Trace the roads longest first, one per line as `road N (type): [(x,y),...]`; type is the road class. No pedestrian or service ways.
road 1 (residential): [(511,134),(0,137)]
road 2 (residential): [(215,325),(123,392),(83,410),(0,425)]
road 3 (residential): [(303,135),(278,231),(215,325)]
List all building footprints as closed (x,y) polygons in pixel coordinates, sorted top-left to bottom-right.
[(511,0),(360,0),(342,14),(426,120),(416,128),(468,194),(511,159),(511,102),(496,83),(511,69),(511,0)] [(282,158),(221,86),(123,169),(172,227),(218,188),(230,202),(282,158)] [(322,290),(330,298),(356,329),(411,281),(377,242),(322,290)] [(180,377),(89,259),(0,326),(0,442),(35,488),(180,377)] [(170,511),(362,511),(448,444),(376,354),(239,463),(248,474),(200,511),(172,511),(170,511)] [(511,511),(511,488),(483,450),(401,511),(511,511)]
········
How many lines of the data above contain the string "road"? Treat uppercase and lowercase as different, and reply with the number alone.

--- Expected answer ---
4